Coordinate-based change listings

──────────

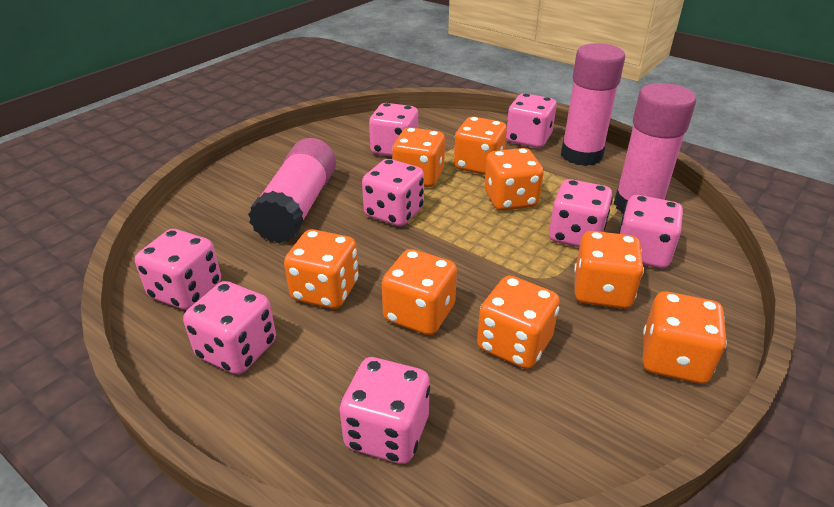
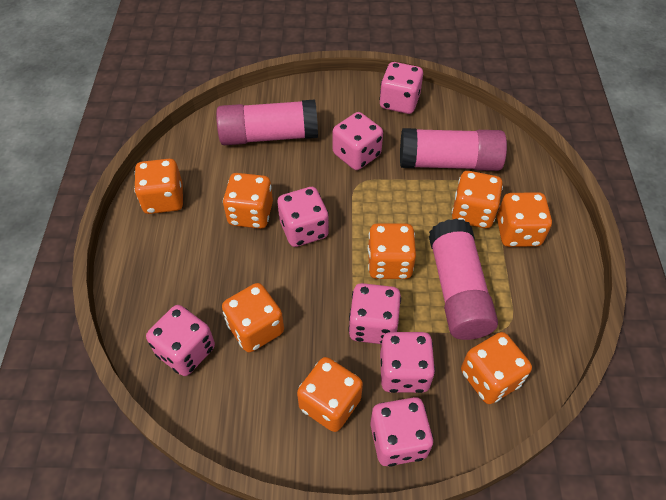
pink dice: 8 -> 7

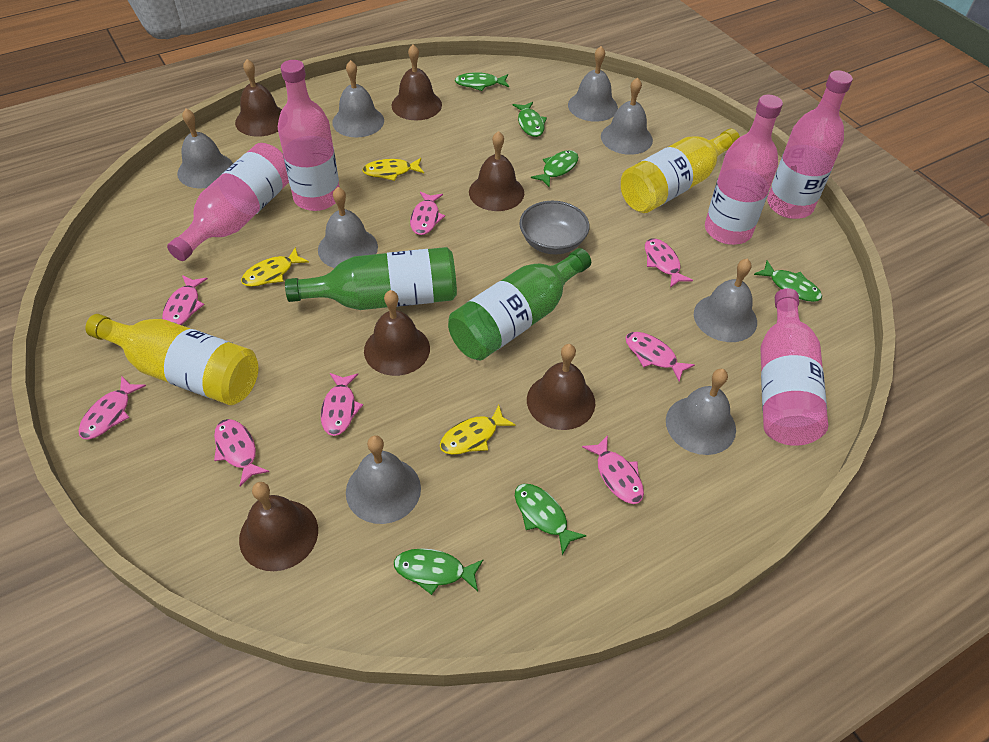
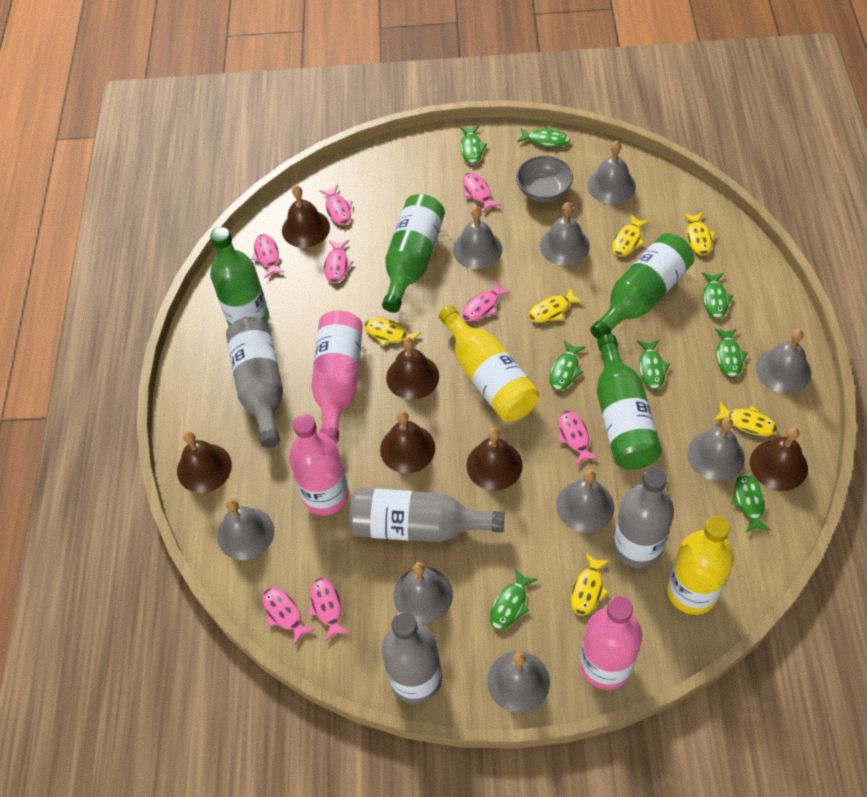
green bottle: 2 -> 4
green fish: 6 -> 8
grey bell: 8 -> 9
grey bottle: 0 -> 4
pink bottle: 5 -> 3
yellow fish: 3 -> 6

──────────

*WHAT THE TASK REQUIRES:* Word for word, print out all of the records above; pass over the pictures.

*EXERCISE RESULT:*
pink dice: 8 -> 7

green bottle: 2 -> 4
green fish: 6 -> 8
grey bell: 8 -> 9
grey bottle: 0 -> 4
pink bottle: 5 -> 3
yellow fish: 3 -> 6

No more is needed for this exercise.